[Start of Attachment]

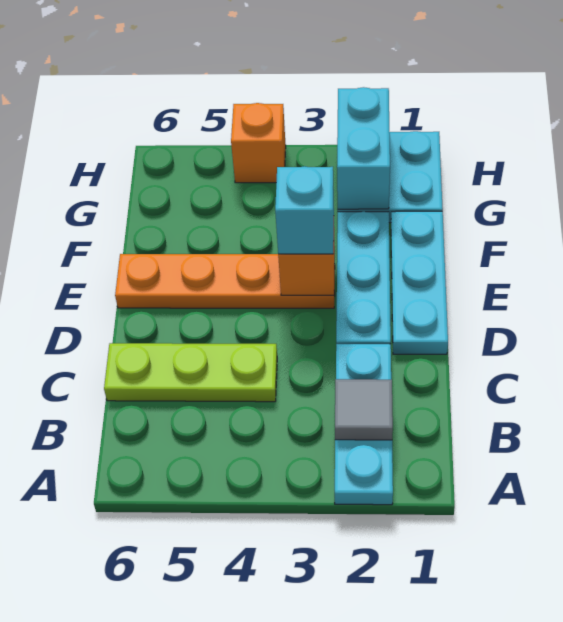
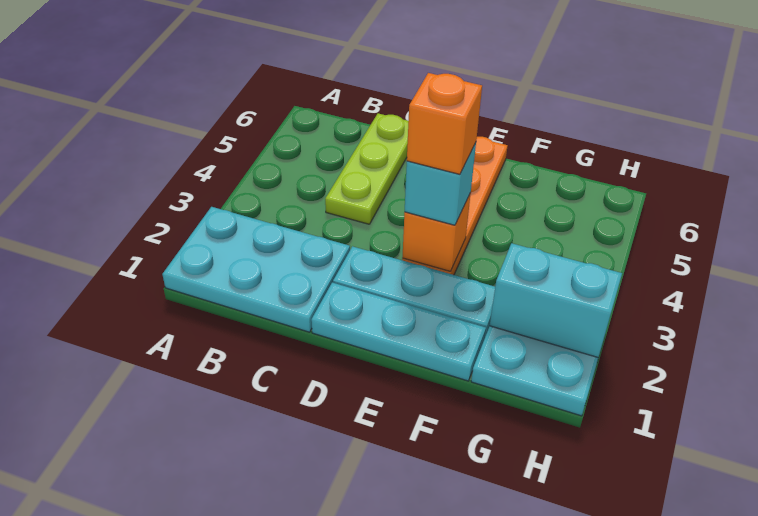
cyan plate A2:C2 level 1 -> cyan plate A1:C2 level 1
grey tile B2 level 2 -> none
orange brick H4 level 1 -> orange brick E3 level 4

[End of Attachment]

WHAT YOU HAVE TO DO: Leave out the pictures; repeat the data exactly.

EXERCISE OUTPUT:
cyan plate A2:C2 level 1 -> cyan plate A1:C2 level 1
grey tile B2 level 2 -> none
orange brick H4 level 1 -> orange brick E3 level 4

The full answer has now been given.